[Recorded data]
━━━━━━━━

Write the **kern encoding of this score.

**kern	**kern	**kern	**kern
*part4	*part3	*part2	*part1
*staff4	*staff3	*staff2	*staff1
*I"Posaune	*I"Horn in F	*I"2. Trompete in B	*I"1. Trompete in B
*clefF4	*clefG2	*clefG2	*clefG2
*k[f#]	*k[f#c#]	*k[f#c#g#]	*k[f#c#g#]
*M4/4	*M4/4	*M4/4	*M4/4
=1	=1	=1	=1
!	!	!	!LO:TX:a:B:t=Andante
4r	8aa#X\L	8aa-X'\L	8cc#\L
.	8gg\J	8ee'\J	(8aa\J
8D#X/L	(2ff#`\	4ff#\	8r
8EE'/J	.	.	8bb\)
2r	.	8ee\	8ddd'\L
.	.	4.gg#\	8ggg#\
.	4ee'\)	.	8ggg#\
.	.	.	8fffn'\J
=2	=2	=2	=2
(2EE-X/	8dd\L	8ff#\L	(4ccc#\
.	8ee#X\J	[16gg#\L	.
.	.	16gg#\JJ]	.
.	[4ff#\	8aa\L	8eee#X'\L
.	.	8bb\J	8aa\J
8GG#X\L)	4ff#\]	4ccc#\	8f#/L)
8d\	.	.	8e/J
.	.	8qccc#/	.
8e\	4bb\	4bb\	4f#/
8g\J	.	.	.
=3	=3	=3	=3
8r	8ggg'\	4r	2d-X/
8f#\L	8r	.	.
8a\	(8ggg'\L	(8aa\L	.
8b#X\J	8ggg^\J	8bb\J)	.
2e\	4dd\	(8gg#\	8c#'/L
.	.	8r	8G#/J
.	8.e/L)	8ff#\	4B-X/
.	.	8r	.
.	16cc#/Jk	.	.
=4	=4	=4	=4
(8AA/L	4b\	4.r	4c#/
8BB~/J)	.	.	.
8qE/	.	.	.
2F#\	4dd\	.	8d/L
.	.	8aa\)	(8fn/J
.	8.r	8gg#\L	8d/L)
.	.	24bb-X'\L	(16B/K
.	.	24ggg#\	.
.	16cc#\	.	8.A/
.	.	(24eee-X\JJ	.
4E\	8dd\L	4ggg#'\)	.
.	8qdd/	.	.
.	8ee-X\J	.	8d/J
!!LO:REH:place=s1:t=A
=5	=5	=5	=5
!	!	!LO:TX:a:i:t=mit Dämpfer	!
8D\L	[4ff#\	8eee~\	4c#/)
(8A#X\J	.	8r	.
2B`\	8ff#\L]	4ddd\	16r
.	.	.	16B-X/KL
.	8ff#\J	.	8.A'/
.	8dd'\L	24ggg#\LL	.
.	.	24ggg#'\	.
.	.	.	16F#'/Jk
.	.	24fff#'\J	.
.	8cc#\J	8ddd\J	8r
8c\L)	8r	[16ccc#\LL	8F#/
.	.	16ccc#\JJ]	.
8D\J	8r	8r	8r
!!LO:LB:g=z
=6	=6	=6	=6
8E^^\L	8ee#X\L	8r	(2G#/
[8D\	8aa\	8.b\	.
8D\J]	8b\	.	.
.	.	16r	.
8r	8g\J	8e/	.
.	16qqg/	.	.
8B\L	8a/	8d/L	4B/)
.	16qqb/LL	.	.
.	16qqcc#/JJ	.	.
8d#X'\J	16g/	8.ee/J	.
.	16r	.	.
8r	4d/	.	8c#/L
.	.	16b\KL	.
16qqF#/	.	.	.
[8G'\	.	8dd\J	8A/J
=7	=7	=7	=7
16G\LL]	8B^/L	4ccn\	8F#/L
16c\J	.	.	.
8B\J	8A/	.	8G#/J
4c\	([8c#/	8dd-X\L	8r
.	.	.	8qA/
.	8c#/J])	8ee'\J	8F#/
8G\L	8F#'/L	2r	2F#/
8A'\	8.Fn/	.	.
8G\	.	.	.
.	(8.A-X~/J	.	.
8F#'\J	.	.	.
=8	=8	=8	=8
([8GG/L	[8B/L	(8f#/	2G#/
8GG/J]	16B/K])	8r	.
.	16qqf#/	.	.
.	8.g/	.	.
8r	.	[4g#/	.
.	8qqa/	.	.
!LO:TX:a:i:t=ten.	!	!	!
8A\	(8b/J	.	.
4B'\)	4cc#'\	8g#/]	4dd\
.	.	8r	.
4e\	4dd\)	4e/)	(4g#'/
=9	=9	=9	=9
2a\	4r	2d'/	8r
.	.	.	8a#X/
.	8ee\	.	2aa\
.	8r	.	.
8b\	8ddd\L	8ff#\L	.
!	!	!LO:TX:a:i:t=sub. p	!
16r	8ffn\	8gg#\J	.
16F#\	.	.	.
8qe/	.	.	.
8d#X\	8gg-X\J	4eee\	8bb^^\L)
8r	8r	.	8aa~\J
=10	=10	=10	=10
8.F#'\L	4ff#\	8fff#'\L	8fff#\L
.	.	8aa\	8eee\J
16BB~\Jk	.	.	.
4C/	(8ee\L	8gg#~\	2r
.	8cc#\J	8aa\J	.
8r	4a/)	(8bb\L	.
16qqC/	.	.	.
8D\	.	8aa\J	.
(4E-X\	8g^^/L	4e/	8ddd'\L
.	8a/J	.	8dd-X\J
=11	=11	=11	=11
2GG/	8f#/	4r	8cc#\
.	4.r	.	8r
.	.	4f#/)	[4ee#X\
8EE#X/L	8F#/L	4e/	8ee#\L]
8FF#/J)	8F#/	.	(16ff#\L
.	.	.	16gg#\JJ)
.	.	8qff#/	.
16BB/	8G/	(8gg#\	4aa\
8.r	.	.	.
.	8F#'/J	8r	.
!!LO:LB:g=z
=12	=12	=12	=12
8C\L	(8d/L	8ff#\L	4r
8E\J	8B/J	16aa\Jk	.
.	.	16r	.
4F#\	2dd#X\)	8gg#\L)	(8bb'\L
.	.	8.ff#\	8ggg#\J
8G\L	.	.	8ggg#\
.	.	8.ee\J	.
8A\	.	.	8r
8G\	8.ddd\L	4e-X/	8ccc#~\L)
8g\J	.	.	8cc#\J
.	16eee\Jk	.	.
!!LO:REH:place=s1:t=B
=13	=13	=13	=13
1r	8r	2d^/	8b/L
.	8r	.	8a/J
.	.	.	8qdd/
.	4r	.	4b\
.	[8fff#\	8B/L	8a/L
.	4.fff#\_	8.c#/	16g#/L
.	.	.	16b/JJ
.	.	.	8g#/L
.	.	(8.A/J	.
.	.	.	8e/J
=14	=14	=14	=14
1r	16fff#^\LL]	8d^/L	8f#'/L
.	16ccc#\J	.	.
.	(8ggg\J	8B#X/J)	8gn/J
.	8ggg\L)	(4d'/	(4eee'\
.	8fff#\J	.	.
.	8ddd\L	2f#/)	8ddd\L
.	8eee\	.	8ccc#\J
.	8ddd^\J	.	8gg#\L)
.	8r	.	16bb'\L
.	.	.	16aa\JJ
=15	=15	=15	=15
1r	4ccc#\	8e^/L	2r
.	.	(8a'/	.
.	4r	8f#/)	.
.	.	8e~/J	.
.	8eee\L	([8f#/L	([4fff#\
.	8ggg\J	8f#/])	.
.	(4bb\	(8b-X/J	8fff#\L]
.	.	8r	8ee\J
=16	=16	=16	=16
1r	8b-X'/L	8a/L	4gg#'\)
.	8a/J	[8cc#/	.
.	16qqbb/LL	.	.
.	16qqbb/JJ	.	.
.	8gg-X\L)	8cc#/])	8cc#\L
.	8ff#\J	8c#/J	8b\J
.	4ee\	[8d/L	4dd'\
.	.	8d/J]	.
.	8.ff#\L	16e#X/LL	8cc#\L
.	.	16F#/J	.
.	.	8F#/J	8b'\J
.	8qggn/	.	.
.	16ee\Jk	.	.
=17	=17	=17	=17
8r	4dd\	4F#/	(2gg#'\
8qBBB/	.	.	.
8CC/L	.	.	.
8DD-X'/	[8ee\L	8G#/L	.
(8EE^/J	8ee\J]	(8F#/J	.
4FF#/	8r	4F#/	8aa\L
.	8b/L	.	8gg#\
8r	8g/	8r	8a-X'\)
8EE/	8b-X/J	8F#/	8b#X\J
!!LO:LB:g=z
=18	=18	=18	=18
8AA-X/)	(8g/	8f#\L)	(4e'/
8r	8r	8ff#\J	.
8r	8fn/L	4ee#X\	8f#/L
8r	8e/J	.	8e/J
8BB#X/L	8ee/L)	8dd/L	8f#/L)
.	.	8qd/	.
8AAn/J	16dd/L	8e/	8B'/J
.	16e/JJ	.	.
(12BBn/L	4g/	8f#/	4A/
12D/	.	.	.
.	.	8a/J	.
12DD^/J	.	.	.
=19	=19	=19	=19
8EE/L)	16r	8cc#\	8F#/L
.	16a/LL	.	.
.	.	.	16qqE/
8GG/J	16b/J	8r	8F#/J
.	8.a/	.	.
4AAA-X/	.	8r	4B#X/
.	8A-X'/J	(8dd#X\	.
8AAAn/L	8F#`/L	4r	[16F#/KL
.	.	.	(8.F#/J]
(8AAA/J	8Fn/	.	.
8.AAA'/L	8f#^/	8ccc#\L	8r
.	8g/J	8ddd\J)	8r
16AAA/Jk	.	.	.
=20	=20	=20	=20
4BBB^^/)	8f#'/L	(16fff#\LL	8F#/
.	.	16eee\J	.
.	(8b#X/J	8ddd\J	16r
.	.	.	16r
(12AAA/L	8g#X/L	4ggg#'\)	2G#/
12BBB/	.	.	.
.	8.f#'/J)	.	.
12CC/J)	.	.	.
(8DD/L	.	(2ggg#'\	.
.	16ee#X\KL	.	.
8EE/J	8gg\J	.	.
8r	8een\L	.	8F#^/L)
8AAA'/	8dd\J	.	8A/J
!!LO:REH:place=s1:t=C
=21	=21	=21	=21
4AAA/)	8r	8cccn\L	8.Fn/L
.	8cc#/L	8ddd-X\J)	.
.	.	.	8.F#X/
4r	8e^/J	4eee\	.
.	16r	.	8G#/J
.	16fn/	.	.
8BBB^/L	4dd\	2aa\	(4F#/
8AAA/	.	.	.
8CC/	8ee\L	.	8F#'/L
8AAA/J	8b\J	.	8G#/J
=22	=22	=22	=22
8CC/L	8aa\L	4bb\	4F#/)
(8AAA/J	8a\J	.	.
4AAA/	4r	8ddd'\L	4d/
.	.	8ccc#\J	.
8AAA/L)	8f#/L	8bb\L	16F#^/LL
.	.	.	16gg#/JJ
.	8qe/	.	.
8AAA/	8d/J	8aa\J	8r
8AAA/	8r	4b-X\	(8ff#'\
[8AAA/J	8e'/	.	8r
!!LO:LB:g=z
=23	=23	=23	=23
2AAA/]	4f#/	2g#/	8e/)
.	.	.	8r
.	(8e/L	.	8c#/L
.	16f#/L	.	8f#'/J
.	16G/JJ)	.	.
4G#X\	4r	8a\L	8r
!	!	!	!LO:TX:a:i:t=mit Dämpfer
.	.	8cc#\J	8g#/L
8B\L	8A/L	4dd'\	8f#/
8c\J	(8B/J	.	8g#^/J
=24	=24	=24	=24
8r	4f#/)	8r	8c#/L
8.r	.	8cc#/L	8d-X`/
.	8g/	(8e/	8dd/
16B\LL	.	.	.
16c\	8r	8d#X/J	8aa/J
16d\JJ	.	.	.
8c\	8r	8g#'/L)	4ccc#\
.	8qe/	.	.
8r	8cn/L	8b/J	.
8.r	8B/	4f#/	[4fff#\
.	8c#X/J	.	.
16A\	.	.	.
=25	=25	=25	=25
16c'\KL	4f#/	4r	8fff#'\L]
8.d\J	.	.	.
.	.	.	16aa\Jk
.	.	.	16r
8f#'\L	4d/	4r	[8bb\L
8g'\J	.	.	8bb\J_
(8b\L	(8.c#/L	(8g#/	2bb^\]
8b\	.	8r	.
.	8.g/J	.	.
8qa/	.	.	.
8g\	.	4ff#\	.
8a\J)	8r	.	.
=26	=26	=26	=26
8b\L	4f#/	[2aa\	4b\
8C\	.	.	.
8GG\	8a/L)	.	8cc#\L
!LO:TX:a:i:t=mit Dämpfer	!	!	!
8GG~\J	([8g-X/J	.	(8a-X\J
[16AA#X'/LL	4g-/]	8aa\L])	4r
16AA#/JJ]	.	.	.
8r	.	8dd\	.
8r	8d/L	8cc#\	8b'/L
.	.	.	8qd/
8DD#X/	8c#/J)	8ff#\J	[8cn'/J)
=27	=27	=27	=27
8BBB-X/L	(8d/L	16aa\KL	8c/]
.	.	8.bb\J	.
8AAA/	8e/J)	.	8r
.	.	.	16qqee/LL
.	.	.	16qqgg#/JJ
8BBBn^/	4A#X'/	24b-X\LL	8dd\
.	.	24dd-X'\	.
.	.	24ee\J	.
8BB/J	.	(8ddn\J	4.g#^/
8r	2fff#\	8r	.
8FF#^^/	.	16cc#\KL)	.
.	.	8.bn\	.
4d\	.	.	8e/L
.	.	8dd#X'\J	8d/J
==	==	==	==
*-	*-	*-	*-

━━━━━━━━

EXERCISE INSTRUCTIONS> Count the lines in the items above that contain the string "Dämpfer", matching case exactly. Reply with the number alone.

RESPONSE> 3